YOUR INSTRUCTIONS →
Lines holding the string "white" in the listing below are to be copied.

DATASET Start Marker

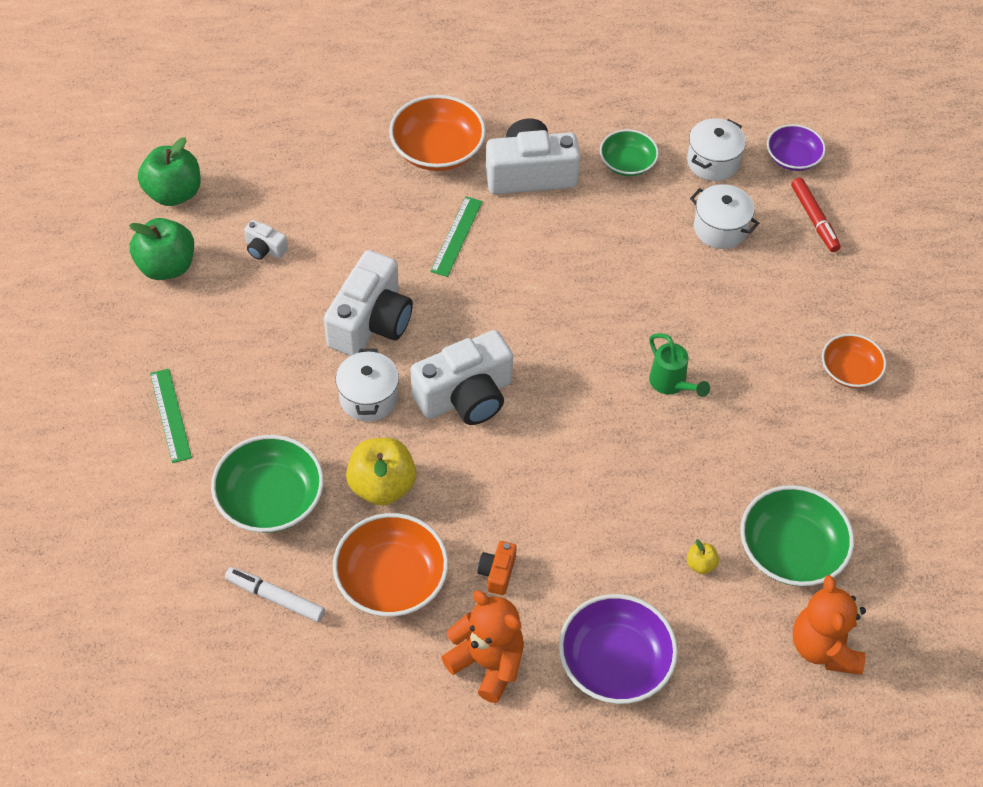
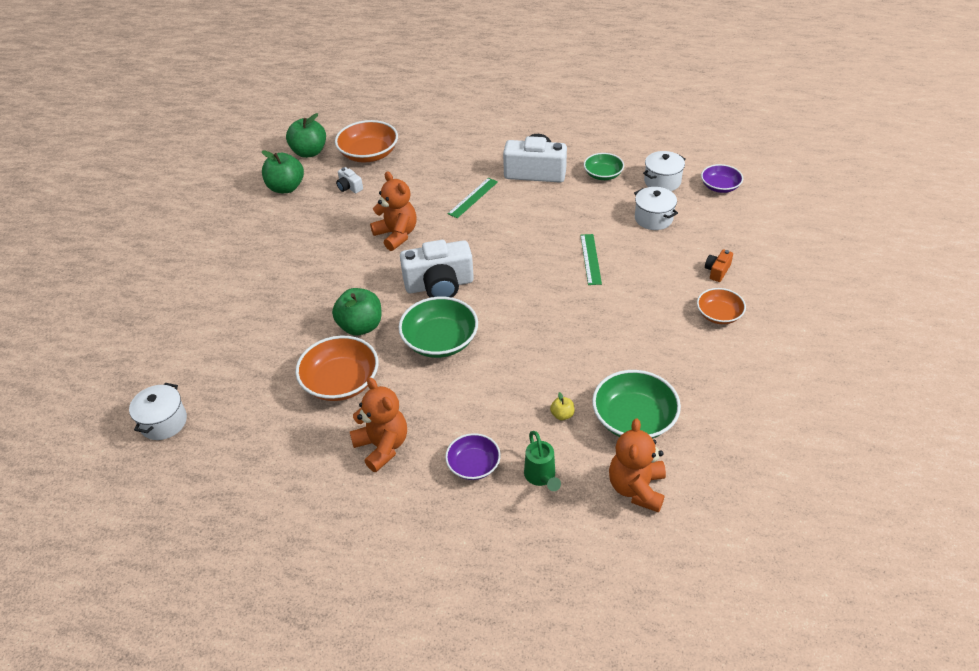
camera: 20 degrees right, 10 degrees down
green ruler [150,369,192,463] -> green ruler moved to [580,234,602,285]
green bowl [211,435,324,533] -> green bowl moved to [398,297,478,358]
white marker [225,567,325,622] -> none
white camera [324,250,413,356] -> orange teddy bear [370,171,417,251]
white pot [336,349,399,422] -> white pot moved to [129,383,187,440]
yellow apple [346,438,417,506] -> green apple [332,288,381,336]
orange bowl [389,95,486,171] -> orange bowl moved to [335,120,398,163]
orange camera [477,541,517,595] -> orange camera moved to [705,250,733,282]
purple bowl [559,594,678,704] -> purple bowl [445,433,501,480], size x0.61
green watering can [649,333,710,397] -> green watering can moved to [524,431,561,491]
red marker [791,178,841,252] -> none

DATASET End Marker

YOUR RESPONSE →
white marker [225,567,325,622] -> none
white camera [324,250,413,356] -> orange teddy bear [370,171,417,251]
white pot [336,349,399,422] -> white pot moved to [129,383,187,440]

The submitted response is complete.